Exercise requirements:
Print the lines below from the line with "red diamond: rotated 68 degrees clockwise" to the line with "yellow ellipse: moved 5 px left", including both, and leave the pictures out.

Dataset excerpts
_____

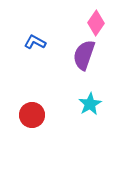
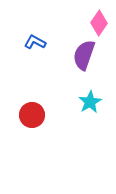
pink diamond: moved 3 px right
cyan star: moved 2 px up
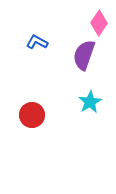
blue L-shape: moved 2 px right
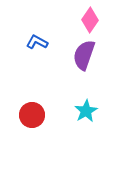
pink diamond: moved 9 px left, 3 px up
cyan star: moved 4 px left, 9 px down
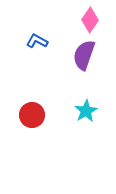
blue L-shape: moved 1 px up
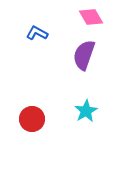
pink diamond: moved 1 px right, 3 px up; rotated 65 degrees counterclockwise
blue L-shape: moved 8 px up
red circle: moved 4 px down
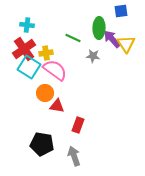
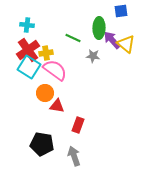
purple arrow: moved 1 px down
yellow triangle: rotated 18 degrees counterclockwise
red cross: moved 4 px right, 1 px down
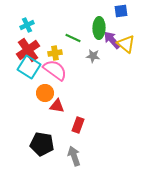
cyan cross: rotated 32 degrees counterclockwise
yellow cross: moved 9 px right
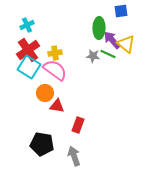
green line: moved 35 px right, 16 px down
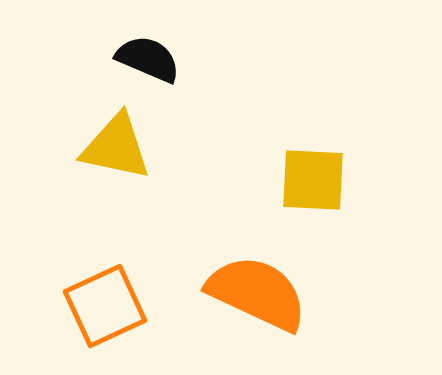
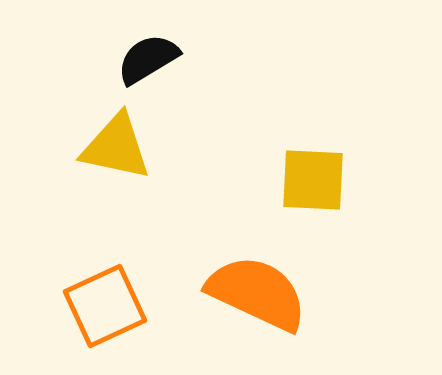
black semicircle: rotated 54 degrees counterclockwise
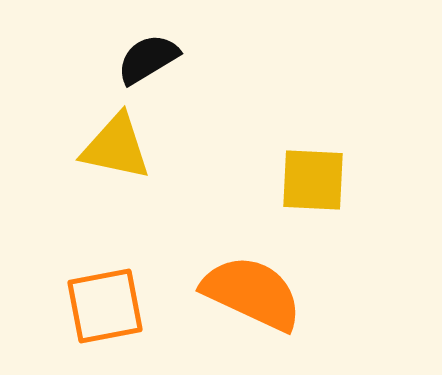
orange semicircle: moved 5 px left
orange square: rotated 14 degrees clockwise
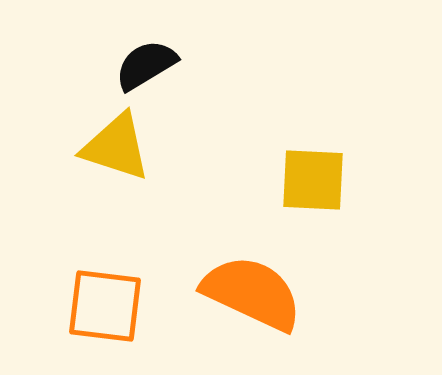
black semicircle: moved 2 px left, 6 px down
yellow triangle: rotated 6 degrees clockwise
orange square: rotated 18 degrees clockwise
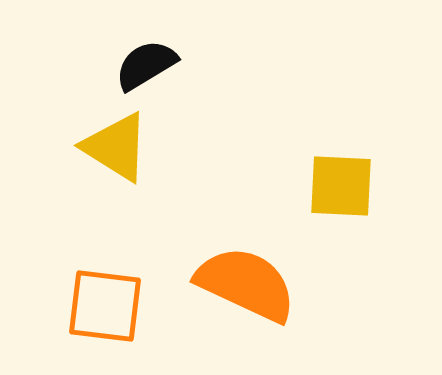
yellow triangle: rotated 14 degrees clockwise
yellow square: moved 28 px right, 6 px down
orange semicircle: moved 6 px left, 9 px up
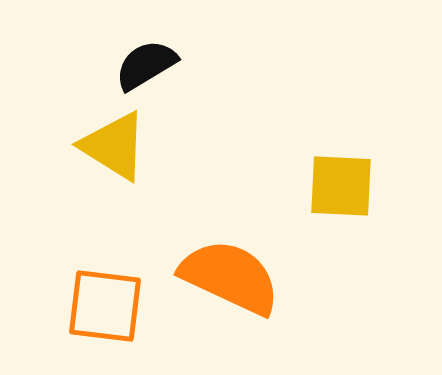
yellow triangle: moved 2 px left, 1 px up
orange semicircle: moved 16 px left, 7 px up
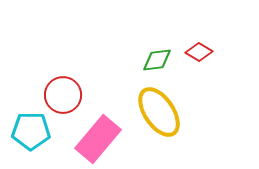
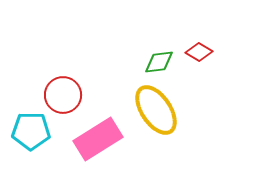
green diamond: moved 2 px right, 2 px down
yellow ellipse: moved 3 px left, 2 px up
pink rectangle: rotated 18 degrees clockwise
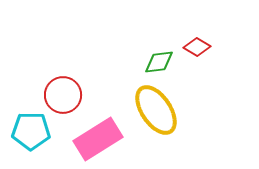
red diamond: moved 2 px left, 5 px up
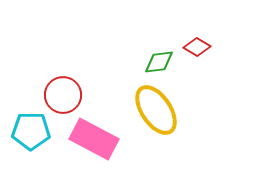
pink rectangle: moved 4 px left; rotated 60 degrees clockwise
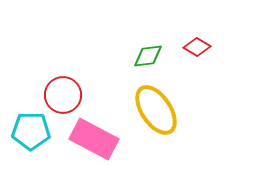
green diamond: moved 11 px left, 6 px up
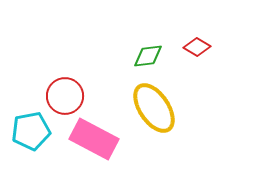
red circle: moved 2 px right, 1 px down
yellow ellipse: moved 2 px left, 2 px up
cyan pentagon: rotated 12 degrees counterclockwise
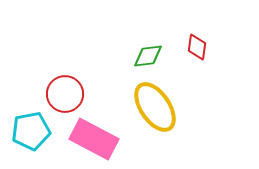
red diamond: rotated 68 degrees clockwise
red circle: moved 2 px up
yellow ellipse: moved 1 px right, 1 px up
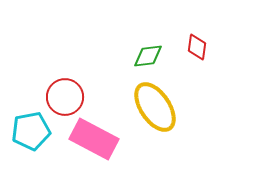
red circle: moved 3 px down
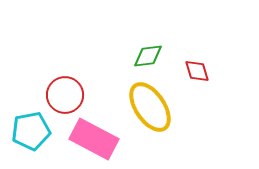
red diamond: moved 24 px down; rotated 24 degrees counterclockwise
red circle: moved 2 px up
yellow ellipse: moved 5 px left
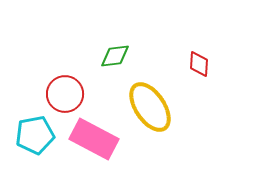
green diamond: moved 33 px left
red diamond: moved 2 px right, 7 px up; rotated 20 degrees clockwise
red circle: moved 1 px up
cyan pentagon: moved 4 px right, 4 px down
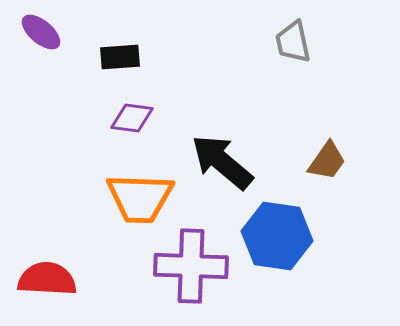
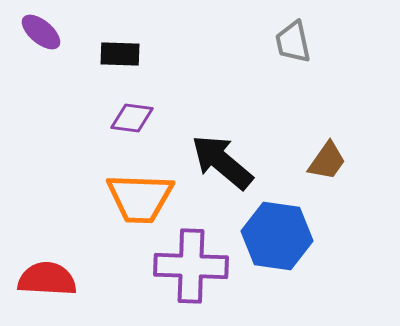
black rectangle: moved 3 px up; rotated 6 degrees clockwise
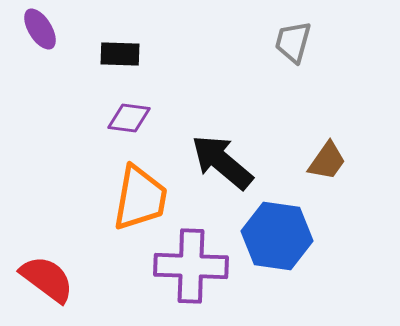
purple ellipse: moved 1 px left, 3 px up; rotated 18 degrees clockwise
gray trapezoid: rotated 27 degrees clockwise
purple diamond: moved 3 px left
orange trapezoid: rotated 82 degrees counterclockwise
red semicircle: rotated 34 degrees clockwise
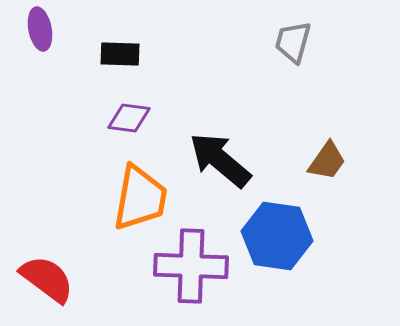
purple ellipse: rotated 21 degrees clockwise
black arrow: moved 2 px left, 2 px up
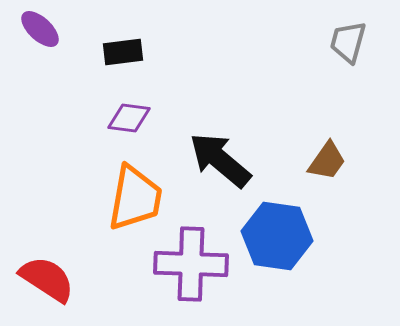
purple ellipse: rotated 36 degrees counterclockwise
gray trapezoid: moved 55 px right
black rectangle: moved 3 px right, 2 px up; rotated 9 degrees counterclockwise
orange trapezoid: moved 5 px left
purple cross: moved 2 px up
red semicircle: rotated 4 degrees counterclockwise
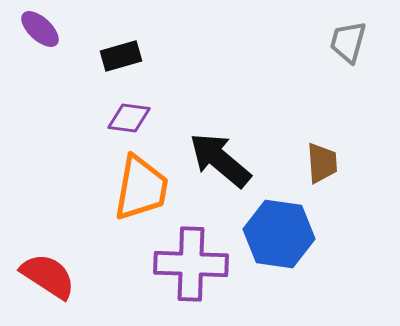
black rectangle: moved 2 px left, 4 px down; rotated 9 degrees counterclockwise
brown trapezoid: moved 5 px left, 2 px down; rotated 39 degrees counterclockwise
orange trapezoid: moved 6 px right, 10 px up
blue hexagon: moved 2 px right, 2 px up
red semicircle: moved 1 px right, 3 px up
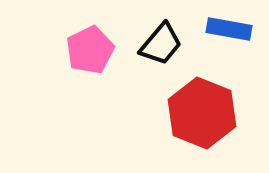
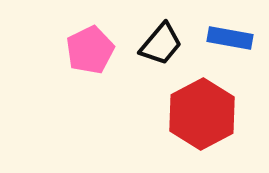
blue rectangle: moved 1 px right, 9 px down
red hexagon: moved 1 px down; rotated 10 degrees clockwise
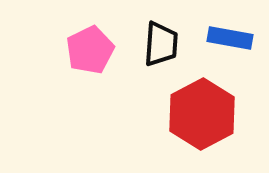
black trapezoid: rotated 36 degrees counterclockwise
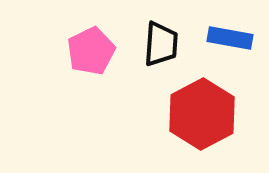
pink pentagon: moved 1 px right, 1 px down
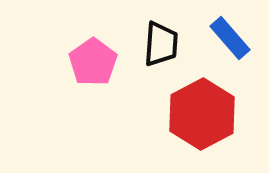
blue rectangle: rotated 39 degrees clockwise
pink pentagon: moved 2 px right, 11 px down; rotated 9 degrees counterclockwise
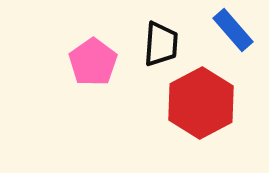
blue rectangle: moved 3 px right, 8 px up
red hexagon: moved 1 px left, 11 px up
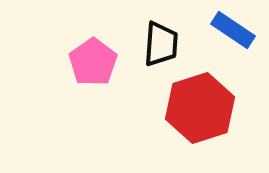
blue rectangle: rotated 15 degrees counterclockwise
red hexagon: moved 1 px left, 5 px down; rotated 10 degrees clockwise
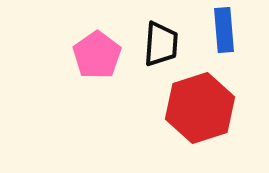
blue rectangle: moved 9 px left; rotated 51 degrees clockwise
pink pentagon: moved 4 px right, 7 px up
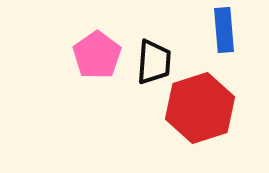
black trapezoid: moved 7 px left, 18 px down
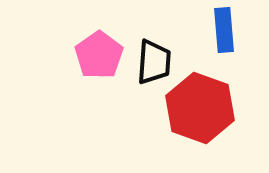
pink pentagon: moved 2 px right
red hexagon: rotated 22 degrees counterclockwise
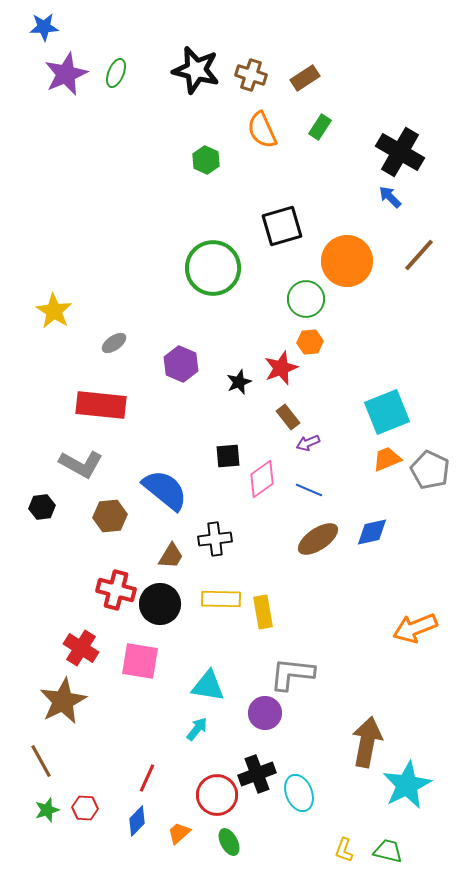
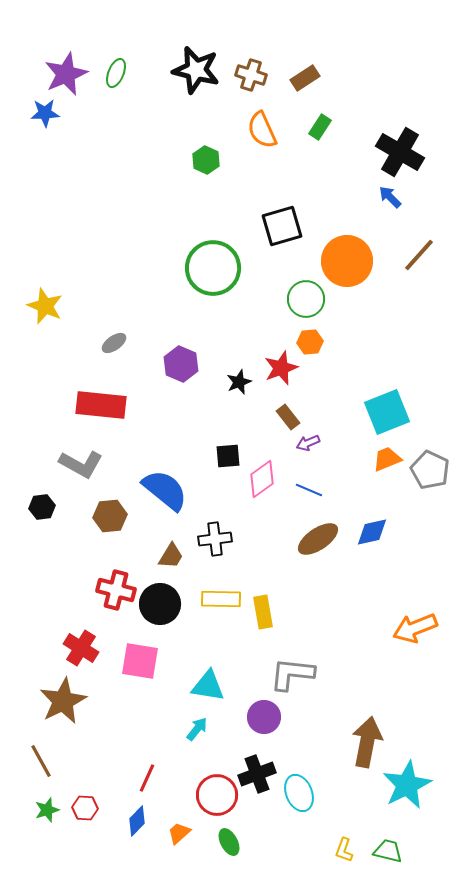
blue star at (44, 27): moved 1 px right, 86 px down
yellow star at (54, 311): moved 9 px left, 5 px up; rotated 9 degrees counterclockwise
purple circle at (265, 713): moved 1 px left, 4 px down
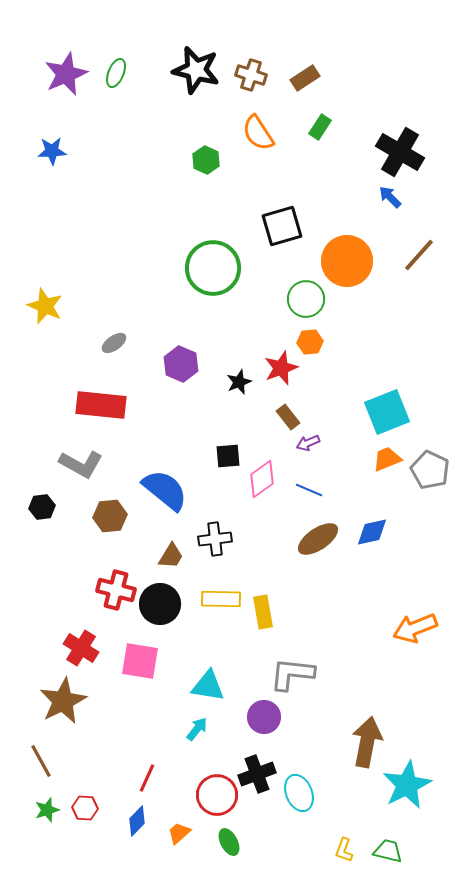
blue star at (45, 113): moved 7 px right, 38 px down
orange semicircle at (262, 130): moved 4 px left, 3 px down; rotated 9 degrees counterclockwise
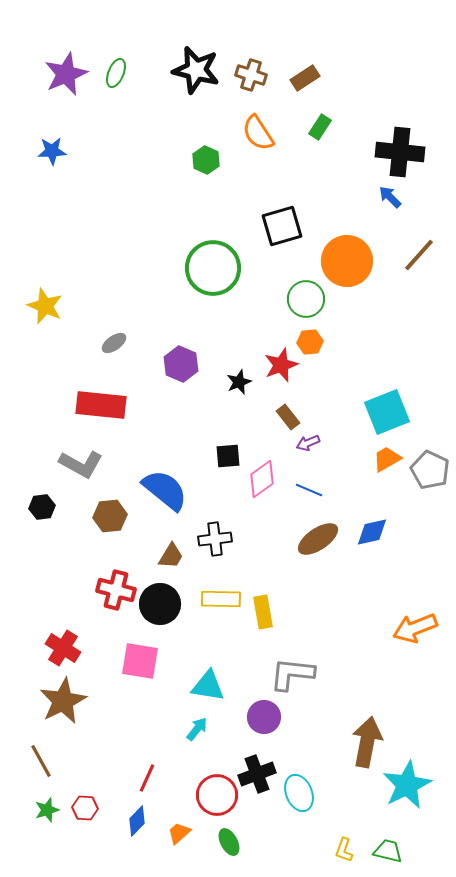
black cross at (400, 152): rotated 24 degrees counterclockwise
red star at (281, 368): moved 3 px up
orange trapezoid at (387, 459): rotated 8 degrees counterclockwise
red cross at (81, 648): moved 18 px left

_____

The solution:
red diamond: rotated 68 degrees clockwise
red circle: moved 2 px up
yellow ellipse: moved 1 px right, 1 px up
red circle: moved 3 px down
red diamond: moved 24 px down; rotated 24 degrees counterclockwise
red circle: moved 2 px up
yellow ellipse: moved 5 px left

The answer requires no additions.